_WHAT YOU NEED TO DO_
In the records below, repeat everything from the line containing "Based on the" down to the line containing "This screenshot has", substituting "gray knit vest" for each "white knit vest" and changing nothing else.

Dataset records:
....

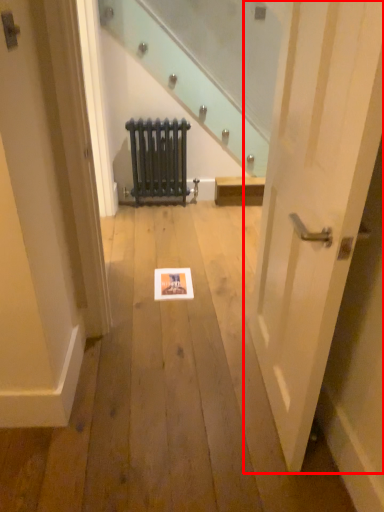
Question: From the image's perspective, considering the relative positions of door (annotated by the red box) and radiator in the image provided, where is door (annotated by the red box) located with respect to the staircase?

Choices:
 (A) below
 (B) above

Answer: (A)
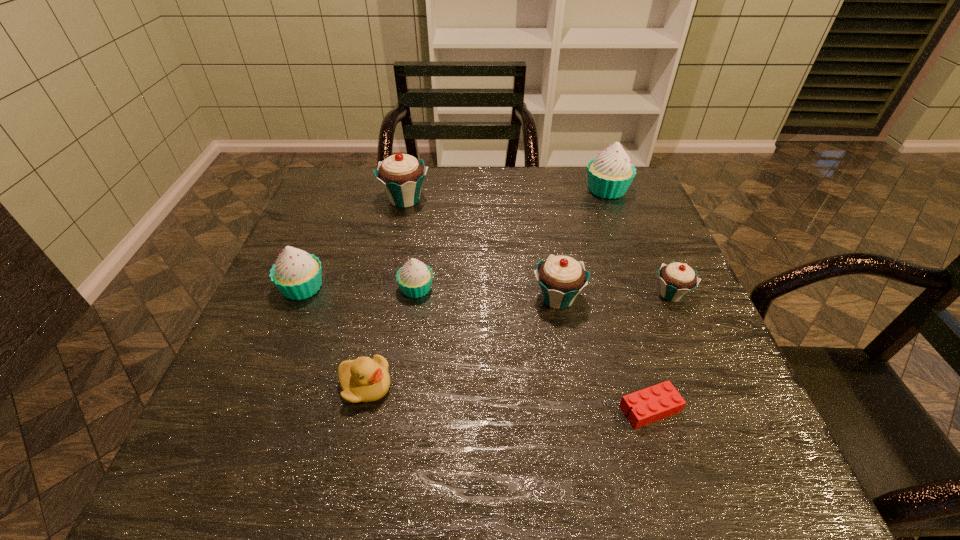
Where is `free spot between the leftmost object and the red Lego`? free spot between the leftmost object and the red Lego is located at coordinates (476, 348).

....

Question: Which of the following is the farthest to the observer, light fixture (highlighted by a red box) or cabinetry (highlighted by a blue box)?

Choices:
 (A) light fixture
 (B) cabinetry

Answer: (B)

....

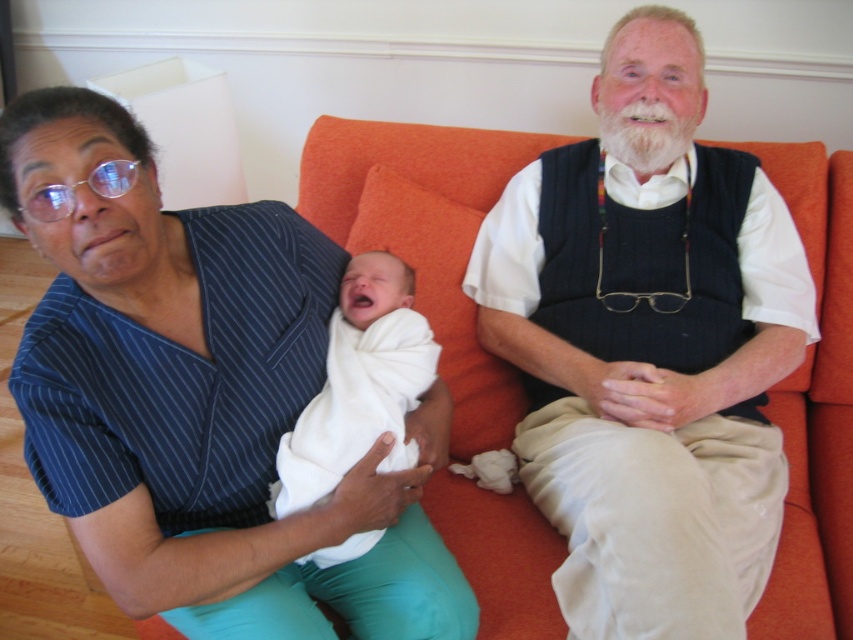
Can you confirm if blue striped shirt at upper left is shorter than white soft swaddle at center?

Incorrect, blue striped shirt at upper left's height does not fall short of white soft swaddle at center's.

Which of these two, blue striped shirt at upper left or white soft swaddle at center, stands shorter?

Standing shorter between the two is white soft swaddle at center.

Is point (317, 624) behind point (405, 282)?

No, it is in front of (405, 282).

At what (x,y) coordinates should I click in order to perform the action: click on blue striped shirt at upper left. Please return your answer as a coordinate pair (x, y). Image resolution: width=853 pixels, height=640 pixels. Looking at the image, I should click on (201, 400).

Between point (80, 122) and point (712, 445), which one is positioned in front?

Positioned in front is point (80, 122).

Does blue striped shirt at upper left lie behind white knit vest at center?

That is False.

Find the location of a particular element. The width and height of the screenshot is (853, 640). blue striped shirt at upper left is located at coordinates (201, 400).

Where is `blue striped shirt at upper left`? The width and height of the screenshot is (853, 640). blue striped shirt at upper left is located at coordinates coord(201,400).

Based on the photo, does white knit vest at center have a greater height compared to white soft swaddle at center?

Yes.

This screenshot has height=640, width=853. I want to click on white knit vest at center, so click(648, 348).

....

_OUTPUT OF THE TASK_
Based on the photo, does gray knit vest at center have a greater height compared to white soft swaddle at center?

Yes.

This screenshot has height=640, width=853. I want to click on gray knit vest at center, so click(648, 348).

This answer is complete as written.